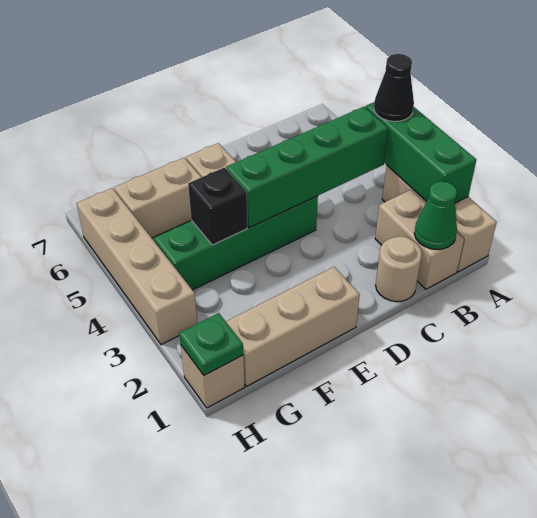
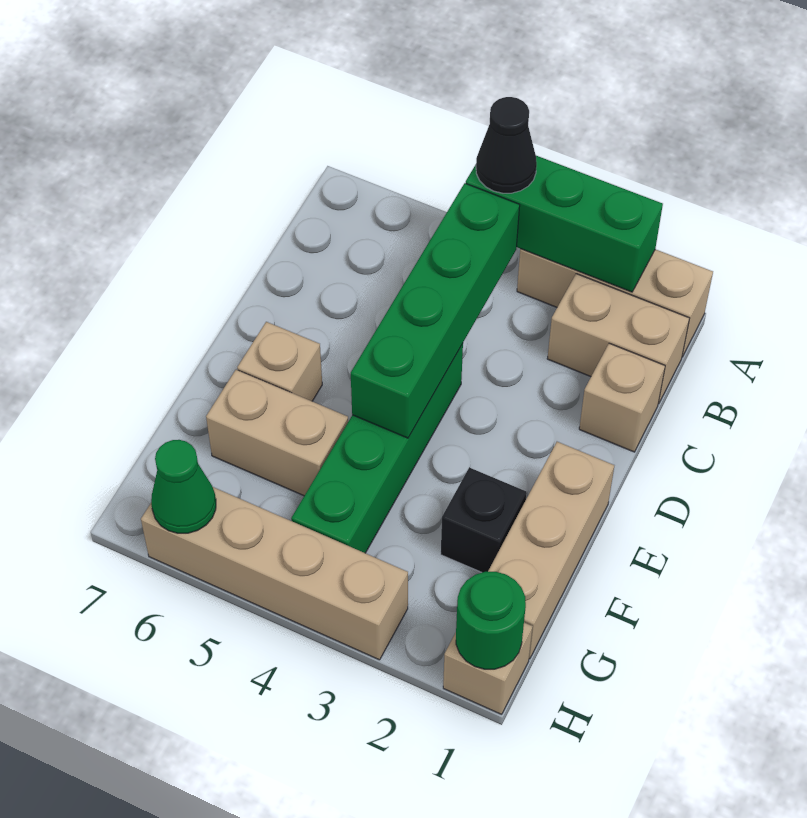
green cone B1 level 2 -> green cone H6 level 2
tan round brick C1 level 1 -> tan brick C1 level 1
black brick F4 level 2 -> black brick F2 level 1
tan brick F6:G6 level 1 -> tan brick F5:F6 level 1
green plate H1 level 2 -> green round brick H1 level 2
-=-=-
**INSTRUCTIONS FOR THE TASK**
Look through the data above. Copy every line with the string "brick" in it.

**SOLUTION TO THE PROBLEM**
tan round brick C1 level 1 -> tan brick C1 level 1
black brick F4 level 2 -> black brick F2 level 1
tan brick F6:G6 level 1 -> tan brick F5:F6 level 1
green plate H1 level 2 -> green round brick H1 level 2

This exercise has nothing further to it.